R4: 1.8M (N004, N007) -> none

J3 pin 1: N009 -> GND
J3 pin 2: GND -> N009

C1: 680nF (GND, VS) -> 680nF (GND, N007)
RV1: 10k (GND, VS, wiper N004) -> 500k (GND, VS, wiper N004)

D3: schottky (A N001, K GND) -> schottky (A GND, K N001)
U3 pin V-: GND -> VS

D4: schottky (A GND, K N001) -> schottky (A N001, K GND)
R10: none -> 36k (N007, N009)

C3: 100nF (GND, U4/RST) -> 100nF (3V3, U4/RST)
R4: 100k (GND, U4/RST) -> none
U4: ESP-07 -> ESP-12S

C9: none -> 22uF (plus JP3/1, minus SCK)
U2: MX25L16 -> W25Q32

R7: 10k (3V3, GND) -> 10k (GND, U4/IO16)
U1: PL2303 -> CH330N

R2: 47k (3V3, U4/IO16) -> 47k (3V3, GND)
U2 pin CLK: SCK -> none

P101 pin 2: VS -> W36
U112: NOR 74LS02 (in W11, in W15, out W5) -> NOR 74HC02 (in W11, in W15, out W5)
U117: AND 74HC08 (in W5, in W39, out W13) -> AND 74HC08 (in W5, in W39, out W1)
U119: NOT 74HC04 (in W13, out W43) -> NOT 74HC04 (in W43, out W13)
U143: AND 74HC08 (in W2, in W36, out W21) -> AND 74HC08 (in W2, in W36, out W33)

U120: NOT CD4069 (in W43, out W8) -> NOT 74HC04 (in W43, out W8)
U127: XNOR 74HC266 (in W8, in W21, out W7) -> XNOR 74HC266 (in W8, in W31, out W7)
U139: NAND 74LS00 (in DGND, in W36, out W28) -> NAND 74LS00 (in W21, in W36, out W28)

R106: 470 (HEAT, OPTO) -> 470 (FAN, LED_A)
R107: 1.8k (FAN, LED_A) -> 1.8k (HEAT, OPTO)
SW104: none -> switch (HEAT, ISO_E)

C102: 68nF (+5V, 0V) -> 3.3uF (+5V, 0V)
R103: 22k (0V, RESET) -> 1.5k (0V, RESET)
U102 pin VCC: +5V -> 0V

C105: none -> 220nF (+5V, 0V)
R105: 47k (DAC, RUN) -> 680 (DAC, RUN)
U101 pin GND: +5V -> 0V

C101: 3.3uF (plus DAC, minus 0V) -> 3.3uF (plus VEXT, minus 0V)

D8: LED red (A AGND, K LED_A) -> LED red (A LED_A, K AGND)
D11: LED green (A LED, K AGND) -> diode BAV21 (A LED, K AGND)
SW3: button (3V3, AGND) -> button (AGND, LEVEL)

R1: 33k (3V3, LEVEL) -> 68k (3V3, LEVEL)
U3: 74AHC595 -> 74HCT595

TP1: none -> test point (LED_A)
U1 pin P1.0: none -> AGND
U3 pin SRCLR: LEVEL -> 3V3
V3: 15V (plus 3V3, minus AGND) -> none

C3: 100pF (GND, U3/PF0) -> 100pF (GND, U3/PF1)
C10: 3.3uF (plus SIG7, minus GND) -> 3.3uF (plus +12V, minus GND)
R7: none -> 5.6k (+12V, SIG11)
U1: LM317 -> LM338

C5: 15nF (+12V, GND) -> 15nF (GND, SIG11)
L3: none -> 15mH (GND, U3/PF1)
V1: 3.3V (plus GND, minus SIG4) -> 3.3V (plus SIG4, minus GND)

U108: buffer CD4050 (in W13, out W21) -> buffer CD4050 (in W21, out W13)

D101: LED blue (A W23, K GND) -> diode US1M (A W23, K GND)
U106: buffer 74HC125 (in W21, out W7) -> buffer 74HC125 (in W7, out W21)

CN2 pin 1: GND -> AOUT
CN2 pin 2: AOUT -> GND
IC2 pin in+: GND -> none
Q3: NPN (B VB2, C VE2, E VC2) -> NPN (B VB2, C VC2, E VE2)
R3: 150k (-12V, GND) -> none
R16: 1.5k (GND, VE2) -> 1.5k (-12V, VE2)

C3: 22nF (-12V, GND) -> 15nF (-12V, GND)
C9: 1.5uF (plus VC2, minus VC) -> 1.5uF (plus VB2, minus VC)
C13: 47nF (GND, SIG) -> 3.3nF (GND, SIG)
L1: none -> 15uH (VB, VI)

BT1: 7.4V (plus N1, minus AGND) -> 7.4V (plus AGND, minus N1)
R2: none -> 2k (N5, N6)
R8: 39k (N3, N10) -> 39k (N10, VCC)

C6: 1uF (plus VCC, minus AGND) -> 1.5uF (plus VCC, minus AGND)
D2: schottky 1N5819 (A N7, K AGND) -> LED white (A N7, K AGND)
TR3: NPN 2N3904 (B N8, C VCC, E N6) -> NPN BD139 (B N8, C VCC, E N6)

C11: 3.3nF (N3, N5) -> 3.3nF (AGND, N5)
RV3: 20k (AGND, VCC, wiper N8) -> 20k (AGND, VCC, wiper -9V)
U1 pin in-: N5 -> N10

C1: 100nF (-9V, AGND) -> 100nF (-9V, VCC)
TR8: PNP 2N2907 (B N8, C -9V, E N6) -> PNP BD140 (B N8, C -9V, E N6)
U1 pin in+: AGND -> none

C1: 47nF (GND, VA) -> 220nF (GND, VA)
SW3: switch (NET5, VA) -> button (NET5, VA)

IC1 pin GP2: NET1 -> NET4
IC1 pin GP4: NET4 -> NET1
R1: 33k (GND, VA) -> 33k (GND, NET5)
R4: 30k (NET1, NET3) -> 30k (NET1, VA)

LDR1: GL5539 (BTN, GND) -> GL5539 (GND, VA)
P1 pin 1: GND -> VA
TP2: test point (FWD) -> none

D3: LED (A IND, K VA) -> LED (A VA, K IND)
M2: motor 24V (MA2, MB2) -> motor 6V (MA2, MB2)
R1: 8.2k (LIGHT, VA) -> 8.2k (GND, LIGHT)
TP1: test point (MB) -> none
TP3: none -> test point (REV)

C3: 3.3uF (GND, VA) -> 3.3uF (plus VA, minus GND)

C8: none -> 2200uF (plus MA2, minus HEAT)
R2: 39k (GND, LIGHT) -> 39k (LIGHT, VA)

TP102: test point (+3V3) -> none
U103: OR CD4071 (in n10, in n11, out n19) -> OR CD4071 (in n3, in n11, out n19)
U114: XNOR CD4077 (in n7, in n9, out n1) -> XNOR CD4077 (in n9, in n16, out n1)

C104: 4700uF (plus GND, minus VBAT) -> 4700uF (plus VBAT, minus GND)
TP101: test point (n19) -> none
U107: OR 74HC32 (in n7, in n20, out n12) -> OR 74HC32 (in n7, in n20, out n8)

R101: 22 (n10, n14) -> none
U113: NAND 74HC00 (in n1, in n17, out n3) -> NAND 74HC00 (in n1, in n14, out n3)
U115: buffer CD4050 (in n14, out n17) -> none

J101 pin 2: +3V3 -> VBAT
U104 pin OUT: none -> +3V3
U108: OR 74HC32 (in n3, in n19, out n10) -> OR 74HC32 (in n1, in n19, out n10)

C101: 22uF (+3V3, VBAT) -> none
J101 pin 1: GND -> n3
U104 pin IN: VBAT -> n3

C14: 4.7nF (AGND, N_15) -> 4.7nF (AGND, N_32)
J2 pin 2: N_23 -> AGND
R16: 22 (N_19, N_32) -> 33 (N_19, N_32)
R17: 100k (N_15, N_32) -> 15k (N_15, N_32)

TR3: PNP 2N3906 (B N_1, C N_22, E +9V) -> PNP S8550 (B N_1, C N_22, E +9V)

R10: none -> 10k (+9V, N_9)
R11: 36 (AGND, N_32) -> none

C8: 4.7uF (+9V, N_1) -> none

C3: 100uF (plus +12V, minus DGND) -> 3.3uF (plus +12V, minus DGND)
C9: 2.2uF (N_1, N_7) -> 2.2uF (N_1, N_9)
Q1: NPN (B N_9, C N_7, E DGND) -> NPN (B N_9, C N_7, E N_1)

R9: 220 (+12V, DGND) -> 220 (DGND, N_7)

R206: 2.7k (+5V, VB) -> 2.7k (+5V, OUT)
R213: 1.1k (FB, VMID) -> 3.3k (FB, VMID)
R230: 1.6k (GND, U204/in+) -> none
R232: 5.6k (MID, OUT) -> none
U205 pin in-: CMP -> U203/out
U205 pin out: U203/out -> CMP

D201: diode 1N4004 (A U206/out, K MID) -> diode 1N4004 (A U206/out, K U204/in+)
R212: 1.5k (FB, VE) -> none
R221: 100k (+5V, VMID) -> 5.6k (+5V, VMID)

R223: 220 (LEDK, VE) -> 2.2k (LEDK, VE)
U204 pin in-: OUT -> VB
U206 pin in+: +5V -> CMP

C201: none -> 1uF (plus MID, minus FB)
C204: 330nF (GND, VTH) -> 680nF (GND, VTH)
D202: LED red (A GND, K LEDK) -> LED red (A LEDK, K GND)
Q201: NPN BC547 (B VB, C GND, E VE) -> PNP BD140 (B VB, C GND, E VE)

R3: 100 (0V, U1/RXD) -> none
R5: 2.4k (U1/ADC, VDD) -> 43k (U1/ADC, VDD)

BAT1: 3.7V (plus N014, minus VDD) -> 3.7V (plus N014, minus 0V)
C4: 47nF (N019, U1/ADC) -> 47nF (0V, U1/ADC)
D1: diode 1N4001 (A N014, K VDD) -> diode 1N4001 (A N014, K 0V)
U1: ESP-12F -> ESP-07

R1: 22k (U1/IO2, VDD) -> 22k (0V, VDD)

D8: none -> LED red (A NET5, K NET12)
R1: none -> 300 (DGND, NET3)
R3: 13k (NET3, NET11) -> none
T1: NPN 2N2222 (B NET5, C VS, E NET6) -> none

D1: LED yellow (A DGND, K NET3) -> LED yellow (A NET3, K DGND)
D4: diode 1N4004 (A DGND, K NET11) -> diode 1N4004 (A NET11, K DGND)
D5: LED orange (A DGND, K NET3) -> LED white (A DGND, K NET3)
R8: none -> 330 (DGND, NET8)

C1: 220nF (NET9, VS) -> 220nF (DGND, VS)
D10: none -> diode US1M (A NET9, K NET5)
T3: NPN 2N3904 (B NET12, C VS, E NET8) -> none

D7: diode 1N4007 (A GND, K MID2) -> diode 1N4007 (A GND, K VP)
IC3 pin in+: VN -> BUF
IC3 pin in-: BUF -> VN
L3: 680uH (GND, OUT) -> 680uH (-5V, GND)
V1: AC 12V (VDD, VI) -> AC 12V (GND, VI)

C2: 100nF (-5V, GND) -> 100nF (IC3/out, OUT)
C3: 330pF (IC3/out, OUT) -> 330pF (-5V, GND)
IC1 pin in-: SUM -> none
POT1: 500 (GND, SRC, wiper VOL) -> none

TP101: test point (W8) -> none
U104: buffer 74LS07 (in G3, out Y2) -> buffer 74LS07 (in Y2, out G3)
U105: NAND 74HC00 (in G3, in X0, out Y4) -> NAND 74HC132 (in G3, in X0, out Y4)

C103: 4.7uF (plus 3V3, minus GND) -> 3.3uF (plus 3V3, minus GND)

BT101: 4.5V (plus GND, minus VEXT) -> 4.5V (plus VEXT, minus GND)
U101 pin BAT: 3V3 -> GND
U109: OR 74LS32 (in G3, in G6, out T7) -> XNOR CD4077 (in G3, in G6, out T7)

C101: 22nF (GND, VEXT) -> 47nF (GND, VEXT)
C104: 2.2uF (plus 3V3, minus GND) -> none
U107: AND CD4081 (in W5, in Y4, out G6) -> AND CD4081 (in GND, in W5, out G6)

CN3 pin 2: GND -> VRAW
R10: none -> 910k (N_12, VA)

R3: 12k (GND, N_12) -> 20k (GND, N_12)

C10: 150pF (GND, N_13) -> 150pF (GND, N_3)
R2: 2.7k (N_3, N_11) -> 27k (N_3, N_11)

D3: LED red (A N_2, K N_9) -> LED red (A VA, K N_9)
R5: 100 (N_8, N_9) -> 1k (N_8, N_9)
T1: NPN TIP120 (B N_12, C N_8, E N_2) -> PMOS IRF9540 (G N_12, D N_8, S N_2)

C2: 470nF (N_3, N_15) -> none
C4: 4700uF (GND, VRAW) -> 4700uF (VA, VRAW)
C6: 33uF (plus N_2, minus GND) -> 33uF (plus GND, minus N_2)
***
◆ **Task requirements**: State the number of lines in these entries where the word "VMID" occurs, without any other words.

◆ **Task response**: 2